- The problem
The records below hold pictures; please leave those out and retype the rest exactly.

(Extracted records)
::::::::
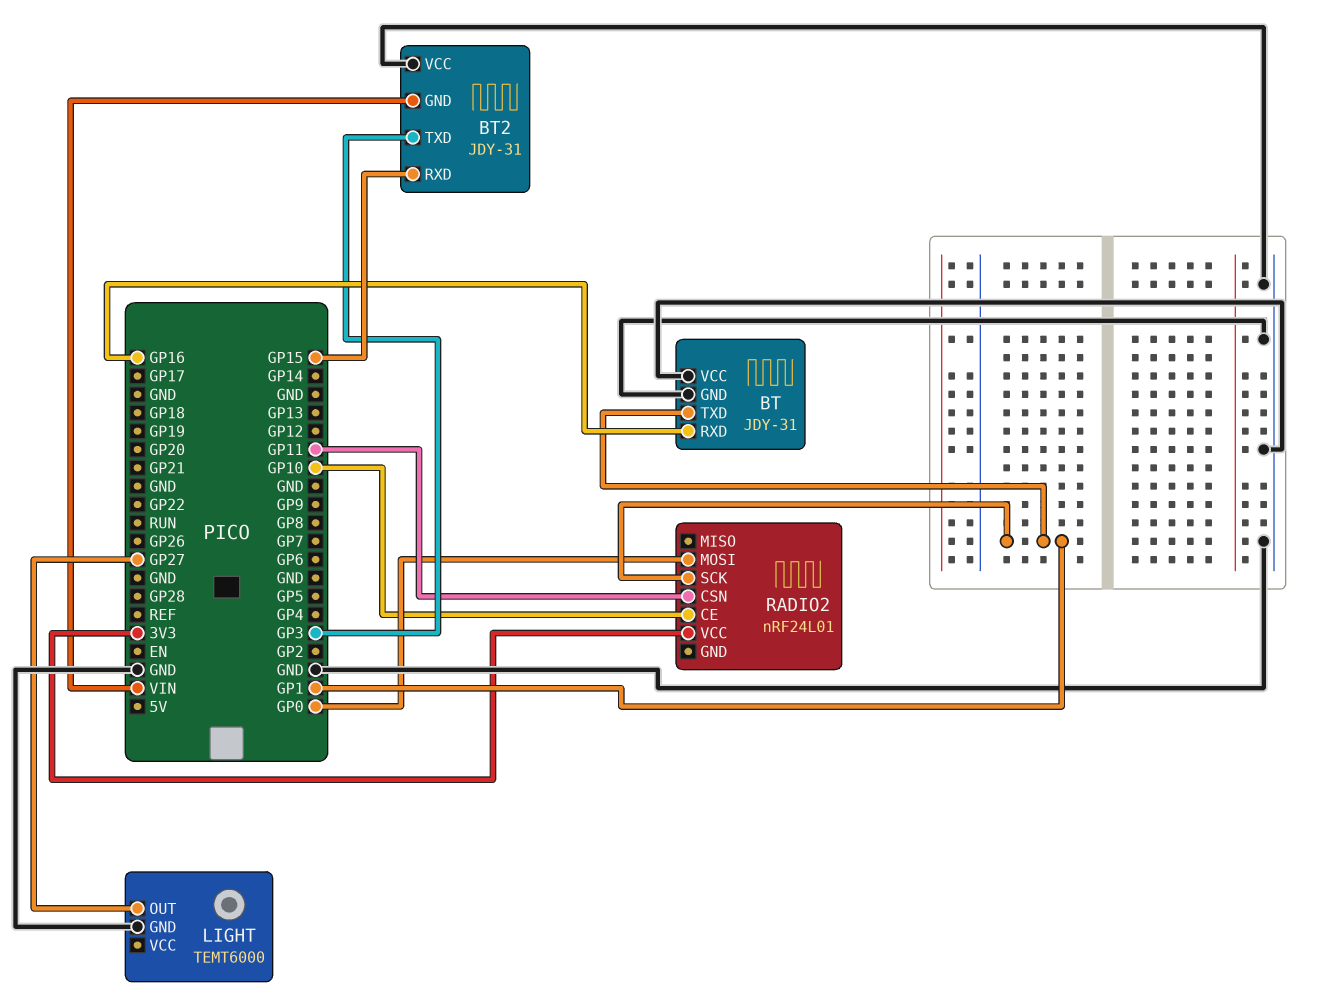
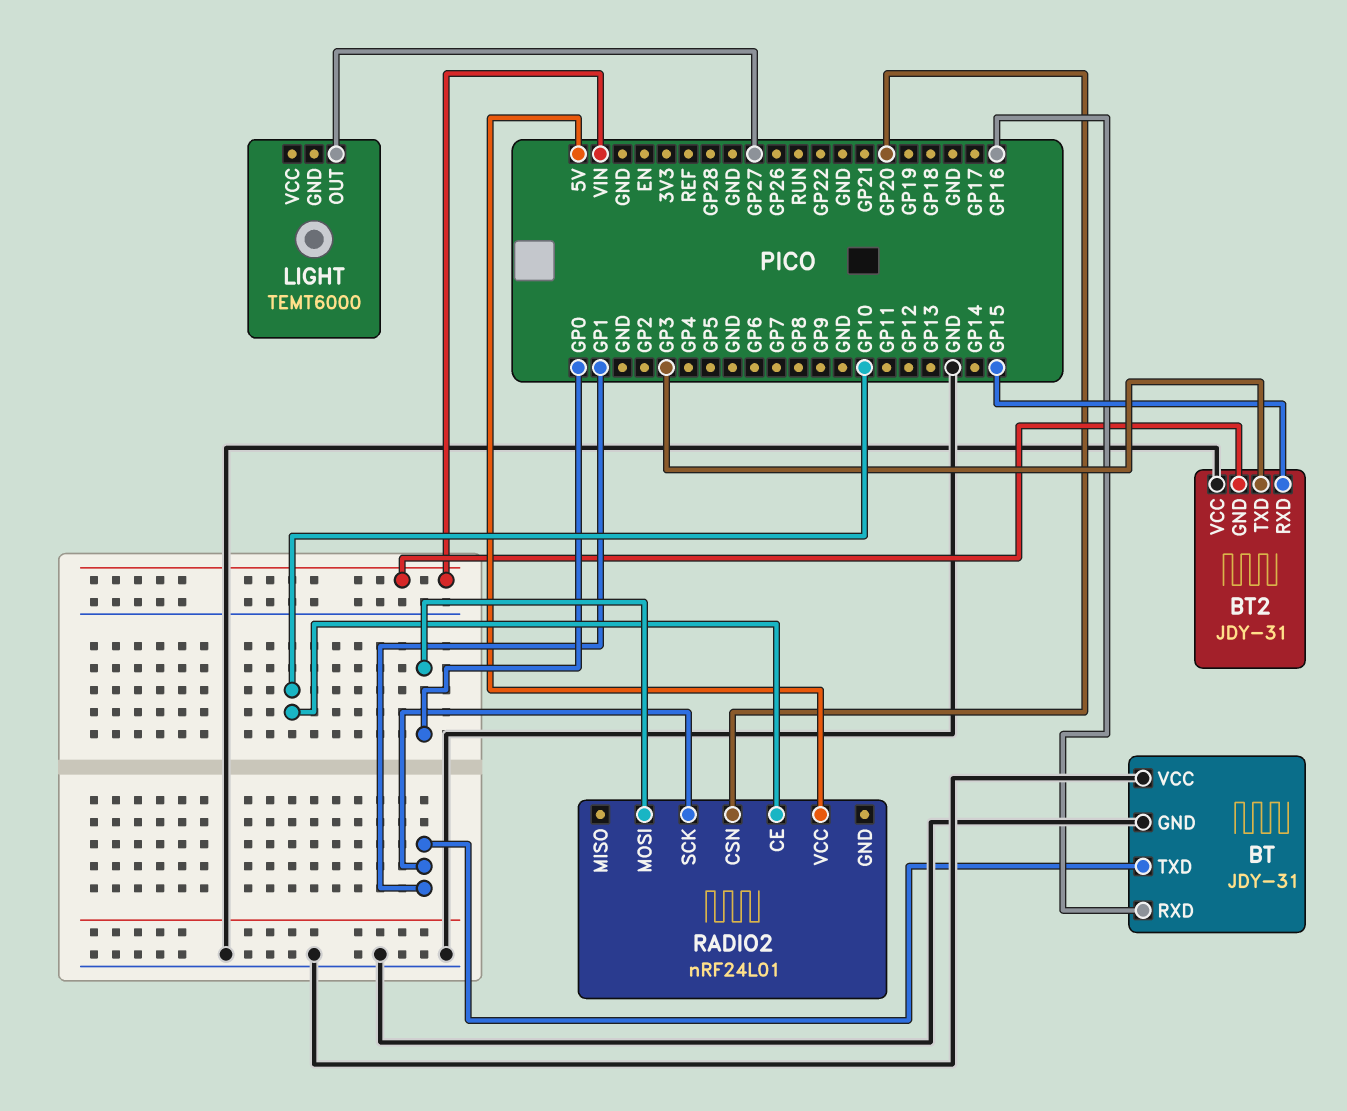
LIGHT pin GND: GND -> none
RADIO2 pin CSN: GP11 -> GP20
RADIO2 pin VCC: 3V3 -> 5V

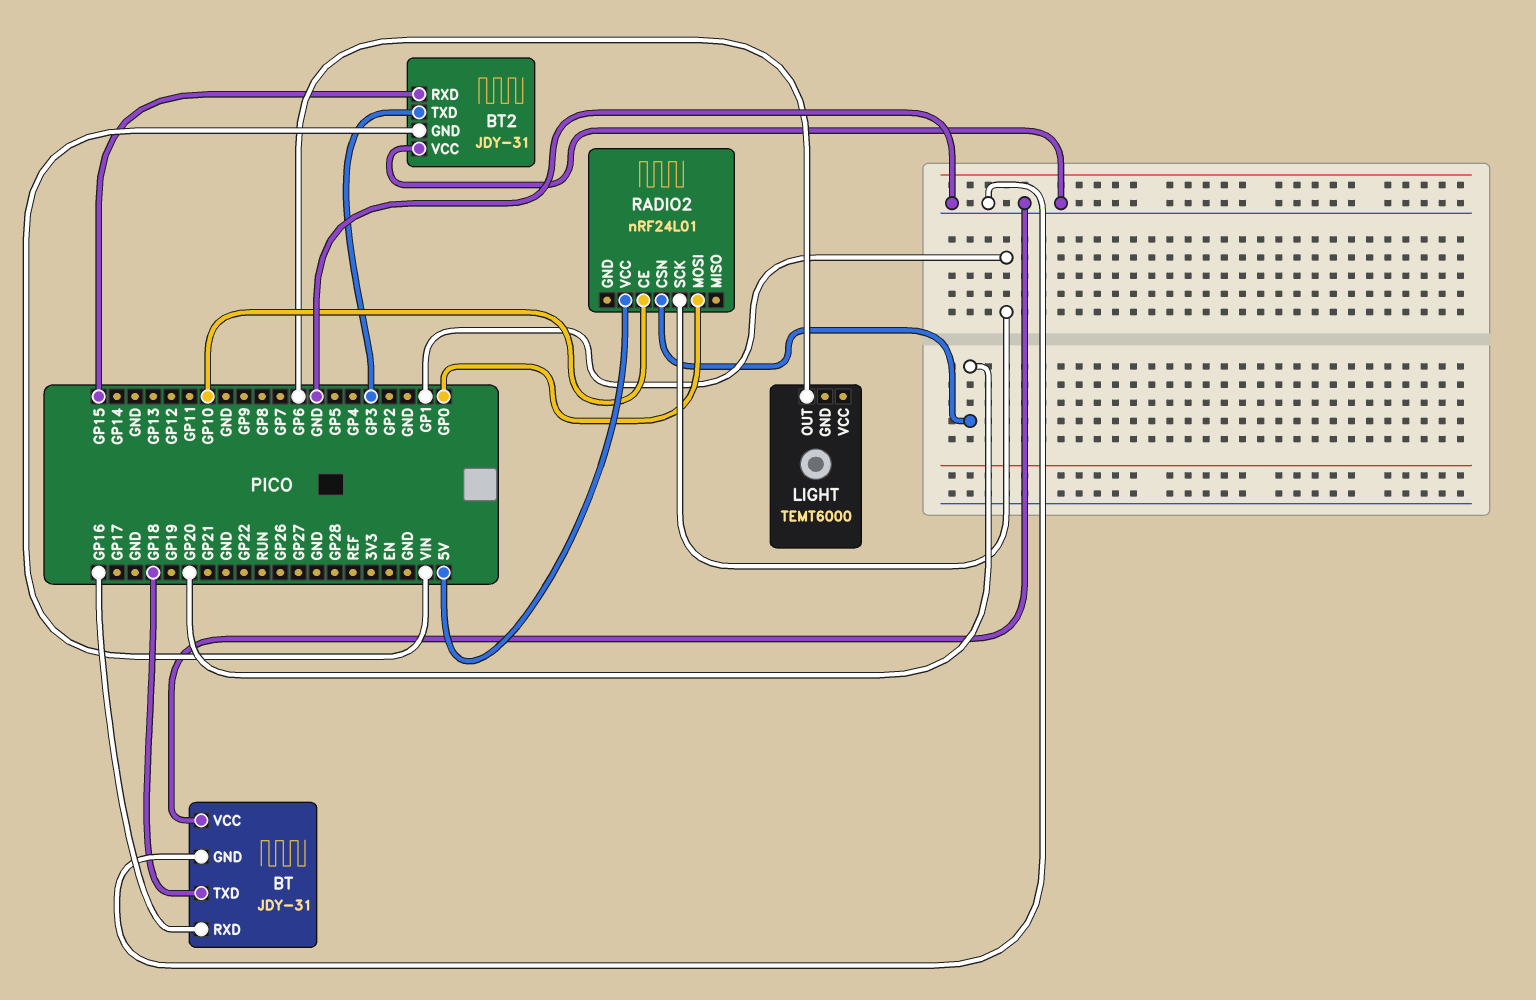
BT pin TXD: GP1 -> GP18
LIGHT pin OUT: GP27 -> GP6

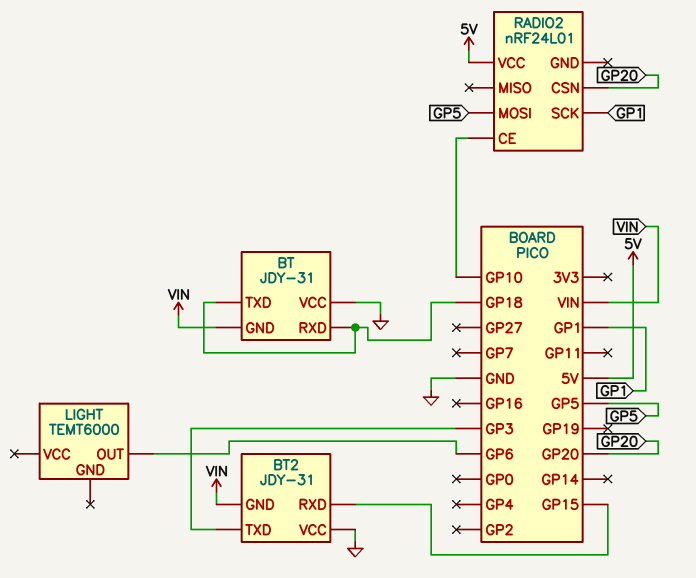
BT pin GND: GND -> VIN
BT pin RXD: GP16 -> GP18
RADIO2 pin MOSI: GP0 -> GP5

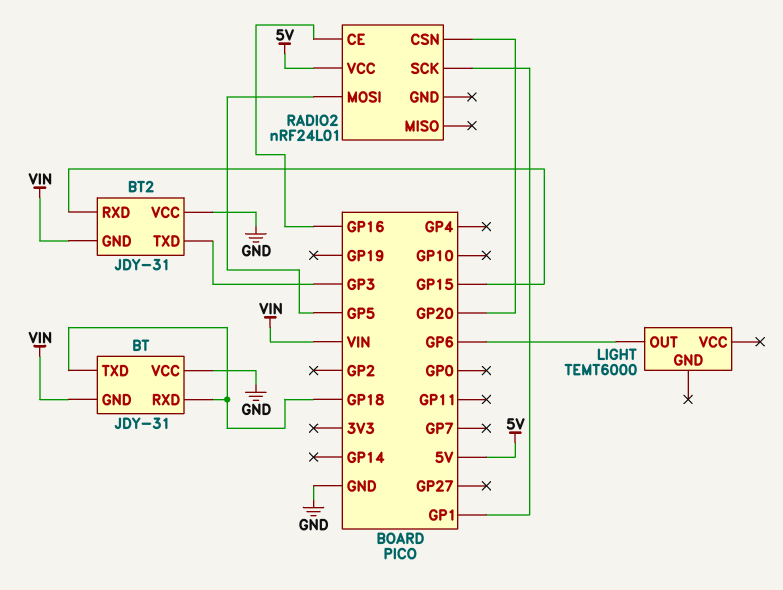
RADIO2 pin CE: GP10 -> GP16

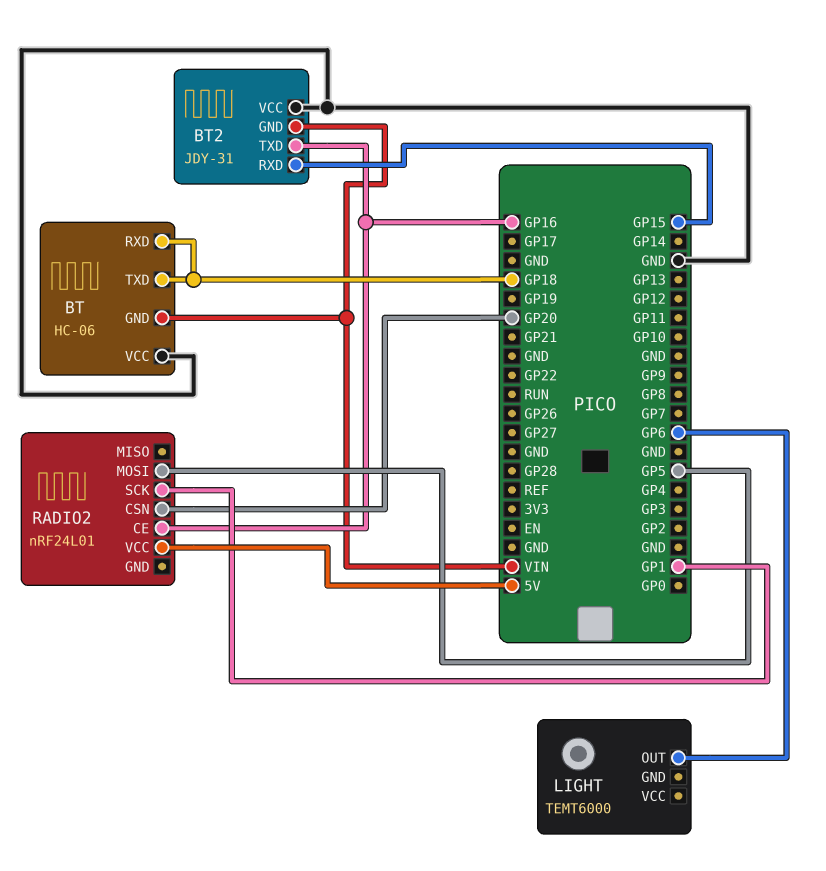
BT: JDY-31 -> HC-06
BT2 pin TXD: GP3 -> GP16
::::::::
- Exercise solution
LIGHT pin GND: GND -> none
RADIO2 pin CSN: GP11 -> GP20
RADIO2 pin VCC: 3V3 -> 5V

BT pin TXD: GP1 -> GP18
LIGHT pin OUT: GP27 -> GP6

BT pin GND: GND -> VIN
BT pin RXD: GP16 -> GP18
RADIO2 pin MOSI: GP0 -> GP5

RADIO2 pin CE: GP10 -> GP16

BT: JDY-31 -> HC-06
BT2 pin TXD: GP3 -> GP16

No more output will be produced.